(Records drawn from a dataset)
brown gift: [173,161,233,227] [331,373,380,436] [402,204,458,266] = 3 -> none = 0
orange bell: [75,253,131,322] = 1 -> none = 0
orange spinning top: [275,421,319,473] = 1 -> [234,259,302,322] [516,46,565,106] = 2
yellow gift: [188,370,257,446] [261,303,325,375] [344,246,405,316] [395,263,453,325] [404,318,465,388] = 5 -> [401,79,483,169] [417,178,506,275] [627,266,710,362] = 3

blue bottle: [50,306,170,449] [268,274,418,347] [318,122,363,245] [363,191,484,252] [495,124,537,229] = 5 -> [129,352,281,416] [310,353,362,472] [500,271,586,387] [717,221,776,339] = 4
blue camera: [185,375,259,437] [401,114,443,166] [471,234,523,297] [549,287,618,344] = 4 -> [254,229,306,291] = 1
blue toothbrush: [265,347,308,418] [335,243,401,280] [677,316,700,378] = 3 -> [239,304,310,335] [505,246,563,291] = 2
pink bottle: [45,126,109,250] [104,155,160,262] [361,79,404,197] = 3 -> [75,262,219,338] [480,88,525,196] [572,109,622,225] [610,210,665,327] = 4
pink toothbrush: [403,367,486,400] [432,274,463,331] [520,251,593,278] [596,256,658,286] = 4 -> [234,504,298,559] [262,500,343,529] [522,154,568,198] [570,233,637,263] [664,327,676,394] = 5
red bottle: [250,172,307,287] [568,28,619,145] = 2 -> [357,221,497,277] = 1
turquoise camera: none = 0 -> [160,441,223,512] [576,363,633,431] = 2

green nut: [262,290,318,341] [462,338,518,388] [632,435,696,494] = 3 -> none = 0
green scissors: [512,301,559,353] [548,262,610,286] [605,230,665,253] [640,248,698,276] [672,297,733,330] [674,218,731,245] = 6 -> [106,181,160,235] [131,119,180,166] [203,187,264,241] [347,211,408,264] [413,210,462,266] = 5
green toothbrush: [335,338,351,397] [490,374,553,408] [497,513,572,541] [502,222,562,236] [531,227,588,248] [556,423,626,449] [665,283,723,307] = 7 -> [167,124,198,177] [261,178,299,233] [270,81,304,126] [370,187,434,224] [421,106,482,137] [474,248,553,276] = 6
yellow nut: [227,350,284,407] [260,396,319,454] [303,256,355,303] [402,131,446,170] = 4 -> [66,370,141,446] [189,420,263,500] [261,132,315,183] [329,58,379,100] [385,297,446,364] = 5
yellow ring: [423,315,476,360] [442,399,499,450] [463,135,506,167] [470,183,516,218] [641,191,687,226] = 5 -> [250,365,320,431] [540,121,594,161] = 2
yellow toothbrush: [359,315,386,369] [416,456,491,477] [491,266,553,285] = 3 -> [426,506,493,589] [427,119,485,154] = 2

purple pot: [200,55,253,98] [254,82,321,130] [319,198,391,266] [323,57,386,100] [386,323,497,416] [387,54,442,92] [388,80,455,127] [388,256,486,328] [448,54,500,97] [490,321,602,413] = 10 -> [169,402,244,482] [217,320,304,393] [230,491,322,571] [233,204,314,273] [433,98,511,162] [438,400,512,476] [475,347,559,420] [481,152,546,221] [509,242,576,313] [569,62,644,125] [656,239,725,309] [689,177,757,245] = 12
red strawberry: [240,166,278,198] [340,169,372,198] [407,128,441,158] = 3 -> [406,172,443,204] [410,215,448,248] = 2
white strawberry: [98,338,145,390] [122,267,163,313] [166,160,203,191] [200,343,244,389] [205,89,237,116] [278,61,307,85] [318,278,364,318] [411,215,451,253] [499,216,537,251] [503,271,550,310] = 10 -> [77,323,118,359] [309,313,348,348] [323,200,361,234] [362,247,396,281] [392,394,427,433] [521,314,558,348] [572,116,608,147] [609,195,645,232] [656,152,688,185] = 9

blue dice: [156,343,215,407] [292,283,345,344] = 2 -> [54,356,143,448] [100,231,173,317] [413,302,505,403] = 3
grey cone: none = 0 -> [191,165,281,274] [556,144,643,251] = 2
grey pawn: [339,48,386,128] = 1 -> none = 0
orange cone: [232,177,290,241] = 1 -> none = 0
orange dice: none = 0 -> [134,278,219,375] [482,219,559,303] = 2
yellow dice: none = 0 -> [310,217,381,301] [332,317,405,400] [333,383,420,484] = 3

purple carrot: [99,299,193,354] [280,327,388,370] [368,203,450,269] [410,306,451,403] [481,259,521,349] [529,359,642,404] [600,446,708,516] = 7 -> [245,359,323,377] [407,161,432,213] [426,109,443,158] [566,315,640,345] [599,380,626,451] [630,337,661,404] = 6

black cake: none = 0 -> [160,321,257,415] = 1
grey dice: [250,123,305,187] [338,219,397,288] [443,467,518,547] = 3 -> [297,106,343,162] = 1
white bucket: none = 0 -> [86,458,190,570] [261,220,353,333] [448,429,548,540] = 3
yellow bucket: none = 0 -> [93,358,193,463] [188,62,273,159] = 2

▶ _ACTION ITEM_:
Reproduce word for word the lines of the records above, beginning at the first and ending with the line where "yellow ring: [423,315,476,360]" appears, and nothing past it.

▶ _PROBLEM SOLUTION_:
brown gift: [173,161,233,227] [331,373,380,436] [402,204,458,266] = 3 -> none = 0
orange bell: [75,253,131,322] = 1 -> none = 0
orange spinning top: [275,421,319,473] = 1 -> [234,259,302,322] [516,46,565,106] = 2
yellow gift: [188,370,257,446] [261,303,325,375] [344,246,405,316] [395,263,453,325] [404,318,465,388] = 5 -> [401,79,483,169] [417,178,506,275] [627,266,710,362] = 3

blue bottle: [50,306,170,449] [268,274,418,347] [318,122,363,245] [363,191,484,252] [495,124,537,229] = 5 -> [129,352,281,416] [310,353,362,472] [500,271,586,387] [717,221,776,339] = 4
blue camera: [185,375,259,437] [401,114,443,166] [471,234,523,297] [549,287,618,344] = 4 -> [254,229,306,291] = 1
blue toothbrush: [265,347,308,418] [335,243,401,280] [677,316,700,378] = 3 -> [239,304,310,335] [505,246,563,291] = 2
pink bottle: [45,126,109,250] [104,155,160,262] [361,79,404,197] = 3 -> [75,262,219,338] [480,88,525,196] [572,109,622,225] [610,210,665,327] = 4
pink toothbrush: [403,367,486,400] [432,274,463,331] [520,251,593,278] [596,256,658,286] = 4 -> [234,504,298,559] [262,500,343,529] [522,154,568,198] [570,233,637,263] [664,327,676,394] = 5
red bottle: [250,172,307,287] [568,28,619,145] = 2 -> [357,221,497,277] = 1
turquoise camera: none = 0 -> [160,441,223,512] [576,363,633,431] = 2

green nut: [262,290,318,341] [462,338,518,388] [632,435,696,494] = 3 -> none = 0
green scissors: [512,301,559,353] [548,262,610,286] [605,230,665,253] [640,248,698,276] [672,297,733,330] [674,218,731,245] = 6 -> [106,181,160,235] [131,119,180,166] [203,187,264,241] [347,211,408,264] [413,210,462,266] = 5
green toothbrush: [335,338,351,397] [490,374,553,408] [497,513,572,541] [502,222,562,236] [531,227,588,248] [556,423,626,449] [665,283,723,307] = 7 -> [167,124,198,177] [261,178,299,233] [270,81,304,126] [370,187,434,224] [421,106,482,137] [474,248,553,276] = 6
yellow nut: [227,350,284,407] [260,396,319,454] [303,256,355,303] [402,131,446,170] = 4 -> [66,370,141,446] [189,420,263,500] [261,132,315,183] [329,58,379,100] [385,297,446,364] = 5
yellow ring: [423,315,476,360] [442,399,499,450] [463,135,506,167] [470,183,516,218] [641,191,687,226] = 5 -> [250,365,320,431] [540,121,594,161] = 2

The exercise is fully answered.